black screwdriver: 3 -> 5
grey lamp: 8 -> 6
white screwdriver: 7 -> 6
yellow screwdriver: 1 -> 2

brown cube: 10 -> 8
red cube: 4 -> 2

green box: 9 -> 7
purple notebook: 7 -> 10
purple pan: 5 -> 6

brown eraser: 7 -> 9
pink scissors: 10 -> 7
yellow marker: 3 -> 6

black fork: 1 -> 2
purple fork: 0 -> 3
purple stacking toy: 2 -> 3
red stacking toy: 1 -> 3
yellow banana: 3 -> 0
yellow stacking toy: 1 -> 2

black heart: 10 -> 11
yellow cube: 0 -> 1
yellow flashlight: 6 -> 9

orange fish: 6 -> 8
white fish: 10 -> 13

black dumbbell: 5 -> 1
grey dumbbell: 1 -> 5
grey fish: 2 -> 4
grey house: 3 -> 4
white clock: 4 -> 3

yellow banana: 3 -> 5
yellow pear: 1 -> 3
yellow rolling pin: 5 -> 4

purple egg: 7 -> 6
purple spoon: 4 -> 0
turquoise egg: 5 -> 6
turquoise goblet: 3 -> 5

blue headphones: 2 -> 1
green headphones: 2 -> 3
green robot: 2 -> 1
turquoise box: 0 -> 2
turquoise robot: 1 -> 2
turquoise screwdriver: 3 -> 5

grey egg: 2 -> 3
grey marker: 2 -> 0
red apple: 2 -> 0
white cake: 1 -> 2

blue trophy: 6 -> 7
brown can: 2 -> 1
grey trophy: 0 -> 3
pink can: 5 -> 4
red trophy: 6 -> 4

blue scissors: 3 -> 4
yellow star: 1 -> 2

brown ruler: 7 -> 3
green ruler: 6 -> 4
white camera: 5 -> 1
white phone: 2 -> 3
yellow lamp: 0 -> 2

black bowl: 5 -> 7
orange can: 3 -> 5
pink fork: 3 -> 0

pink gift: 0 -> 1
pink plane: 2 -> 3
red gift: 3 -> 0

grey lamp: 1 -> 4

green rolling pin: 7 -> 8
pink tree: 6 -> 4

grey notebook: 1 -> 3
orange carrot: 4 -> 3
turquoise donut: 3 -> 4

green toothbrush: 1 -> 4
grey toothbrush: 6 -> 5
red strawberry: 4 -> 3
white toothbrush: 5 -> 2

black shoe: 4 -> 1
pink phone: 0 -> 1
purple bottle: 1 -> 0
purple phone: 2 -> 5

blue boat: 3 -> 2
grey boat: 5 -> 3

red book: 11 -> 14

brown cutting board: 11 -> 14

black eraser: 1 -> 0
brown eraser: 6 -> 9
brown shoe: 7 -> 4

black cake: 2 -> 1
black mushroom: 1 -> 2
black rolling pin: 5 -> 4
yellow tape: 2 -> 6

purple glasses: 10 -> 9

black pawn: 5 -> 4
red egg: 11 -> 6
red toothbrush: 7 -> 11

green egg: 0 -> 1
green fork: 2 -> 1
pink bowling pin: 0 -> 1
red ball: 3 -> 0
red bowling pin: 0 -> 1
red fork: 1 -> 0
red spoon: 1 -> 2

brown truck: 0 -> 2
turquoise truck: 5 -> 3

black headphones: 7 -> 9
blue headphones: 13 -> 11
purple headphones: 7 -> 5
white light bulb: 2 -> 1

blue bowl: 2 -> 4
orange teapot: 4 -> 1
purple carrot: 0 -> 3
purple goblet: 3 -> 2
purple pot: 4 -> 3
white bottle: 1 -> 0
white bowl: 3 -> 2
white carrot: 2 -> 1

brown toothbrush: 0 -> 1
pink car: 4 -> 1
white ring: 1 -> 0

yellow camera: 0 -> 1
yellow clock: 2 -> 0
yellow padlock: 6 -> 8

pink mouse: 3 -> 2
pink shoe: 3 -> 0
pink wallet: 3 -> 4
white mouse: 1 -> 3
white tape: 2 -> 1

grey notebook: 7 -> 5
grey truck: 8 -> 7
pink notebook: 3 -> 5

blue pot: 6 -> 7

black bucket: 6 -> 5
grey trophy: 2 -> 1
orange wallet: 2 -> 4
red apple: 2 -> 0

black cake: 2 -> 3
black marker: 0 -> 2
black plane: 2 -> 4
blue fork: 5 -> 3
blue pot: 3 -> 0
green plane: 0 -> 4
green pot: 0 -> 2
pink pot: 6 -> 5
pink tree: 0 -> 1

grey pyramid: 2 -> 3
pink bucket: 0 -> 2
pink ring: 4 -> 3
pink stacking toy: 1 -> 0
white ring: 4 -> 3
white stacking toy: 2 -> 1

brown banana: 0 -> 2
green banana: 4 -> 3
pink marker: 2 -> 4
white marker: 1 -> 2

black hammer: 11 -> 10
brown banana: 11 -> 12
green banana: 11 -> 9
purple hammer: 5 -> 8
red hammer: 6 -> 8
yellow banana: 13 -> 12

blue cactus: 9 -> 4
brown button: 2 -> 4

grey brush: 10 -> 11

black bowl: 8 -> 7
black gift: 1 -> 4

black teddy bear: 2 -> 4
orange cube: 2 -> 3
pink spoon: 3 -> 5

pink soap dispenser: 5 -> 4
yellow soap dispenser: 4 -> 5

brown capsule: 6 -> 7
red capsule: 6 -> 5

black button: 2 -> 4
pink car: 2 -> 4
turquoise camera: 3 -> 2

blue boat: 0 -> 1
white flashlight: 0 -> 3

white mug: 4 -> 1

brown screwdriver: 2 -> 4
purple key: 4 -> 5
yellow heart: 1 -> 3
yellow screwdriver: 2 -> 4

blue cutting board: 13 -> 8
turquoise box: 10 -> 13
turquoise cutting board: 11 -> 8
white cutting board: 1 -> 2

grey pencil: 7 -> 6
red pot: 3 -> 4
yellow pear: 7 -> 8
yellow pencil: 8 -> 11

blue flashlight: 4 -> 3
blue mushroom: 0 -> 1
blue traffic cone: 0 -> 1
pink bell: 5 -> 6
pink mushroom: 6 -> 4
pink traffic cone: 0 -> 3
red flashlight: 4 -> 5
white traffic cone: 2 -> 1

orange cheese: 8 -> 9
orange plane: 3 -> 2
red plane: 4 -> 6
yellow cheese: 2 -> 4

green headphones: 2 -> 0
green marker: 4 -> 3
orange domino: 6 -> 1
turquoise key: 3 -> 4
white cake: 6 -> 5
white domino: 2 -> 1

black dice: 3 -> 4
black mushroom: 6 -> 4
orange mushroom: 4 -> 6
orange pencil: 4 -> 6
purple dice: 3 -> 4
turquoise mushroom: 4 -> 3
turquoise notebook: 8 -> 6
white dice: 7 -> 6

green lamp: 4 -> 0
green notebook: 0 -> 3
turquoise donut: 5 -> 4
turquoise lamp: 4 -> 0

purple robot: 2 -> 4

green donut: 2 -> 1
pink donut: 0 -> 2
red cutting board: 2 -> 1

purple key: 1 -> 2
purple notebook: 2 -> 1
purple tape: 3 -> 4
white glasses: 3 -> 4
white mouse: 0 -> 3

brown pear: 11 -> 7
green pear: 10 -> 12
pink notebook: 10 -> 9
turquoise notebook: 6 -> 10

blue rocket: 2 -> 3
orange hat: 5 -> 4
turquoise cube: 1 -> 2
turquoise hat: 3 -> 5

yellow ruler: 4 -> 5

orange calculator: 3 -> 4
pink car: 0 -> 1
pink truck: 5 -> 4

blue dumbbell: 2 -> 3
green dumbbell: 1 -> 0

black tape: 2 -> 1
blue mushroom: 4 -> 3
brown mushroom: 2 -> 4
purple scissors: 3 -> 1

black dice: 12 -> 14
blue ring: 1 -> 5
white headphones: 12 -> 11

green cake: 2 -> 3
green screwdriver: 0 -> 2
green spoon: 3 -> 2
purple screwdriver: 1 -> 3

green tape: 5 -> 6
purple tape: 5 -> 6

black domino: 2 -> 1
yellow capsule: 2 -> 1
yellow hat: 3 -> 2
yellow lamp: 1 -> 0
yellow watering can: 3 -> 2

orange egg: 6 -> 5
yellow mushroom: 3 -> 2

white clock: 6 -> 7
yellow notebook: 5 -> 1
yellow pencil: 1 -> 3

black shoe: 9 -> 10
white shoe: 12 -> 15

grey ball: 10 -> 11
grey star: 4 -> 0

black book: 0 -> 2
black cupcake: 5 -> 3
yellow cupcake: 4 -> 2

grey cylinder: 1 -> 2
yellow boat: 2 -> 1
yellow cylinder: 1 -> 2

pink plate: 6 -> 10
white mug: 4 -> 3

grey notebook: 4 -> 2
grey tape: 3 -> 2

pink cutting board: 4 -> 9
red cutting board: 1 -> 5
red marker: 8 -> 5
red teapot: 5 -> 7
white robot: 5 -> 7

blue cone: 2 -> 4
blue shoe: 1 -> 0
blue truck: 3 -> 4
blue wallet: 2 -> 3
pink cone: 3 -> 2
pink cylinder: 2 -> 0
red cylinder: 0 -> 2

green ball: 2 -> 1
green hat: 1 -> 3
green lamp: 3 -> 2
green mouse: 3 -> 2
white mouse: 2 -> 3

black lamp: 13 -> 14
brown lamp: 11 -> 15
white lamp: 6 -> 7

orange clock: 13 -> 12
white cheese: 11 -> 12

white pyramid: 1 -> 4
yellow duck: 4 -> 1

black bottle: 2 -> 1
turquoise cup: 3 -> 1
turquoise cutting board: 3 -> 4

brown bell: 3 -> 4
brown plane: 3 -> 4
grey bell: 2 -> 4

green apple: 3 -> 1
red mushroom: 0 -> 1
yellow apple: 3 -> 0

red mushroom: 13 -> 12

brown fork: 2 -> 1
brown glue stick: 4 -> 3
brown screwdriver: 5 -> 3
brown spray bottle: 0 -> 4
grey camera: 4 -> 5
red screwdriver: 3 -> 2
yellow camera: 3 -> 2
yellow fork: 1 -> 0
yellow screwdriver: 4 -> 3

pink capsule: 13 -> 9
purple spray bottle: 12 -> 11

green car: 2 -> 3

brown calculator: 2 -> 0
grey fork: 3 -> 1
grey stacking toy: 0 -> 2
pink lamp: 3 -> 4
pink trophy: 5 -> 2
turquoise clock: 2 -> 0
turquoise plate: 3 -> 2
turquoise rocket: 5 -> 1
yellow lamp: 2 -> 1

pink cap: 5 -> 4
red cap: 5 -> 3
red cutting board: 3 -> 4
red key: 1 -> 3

■ ■ ■ ■

When the line with "orange plane: 3 -> 2" is reached in the data above, begin copying, and stop after the line with "white dice: 7 -> 6"; copy each line exactly, both ends included.

> [Answer section]:
orange plane: 3 -> 2
red plane: 4 -> 6
yellow cheese: 2 -> 4

green headphones: 2 -> 0
green marker: 4 -> 3
orange domino: 6 -> 1
turquoise key: 3 -> 4
white cake: 6 -> 5
white domino: 2 -> 1

black dice: 3 -> 4
black mushroom: 6 -> 4
orange mushroom: 4 -> 6
orange pencil: 4 -> 6
purple dice: 3 -> 4
turquoise mushroom: 4 -> 3
turquoise notebook: 8 -> 6
white dice: 7 -> 6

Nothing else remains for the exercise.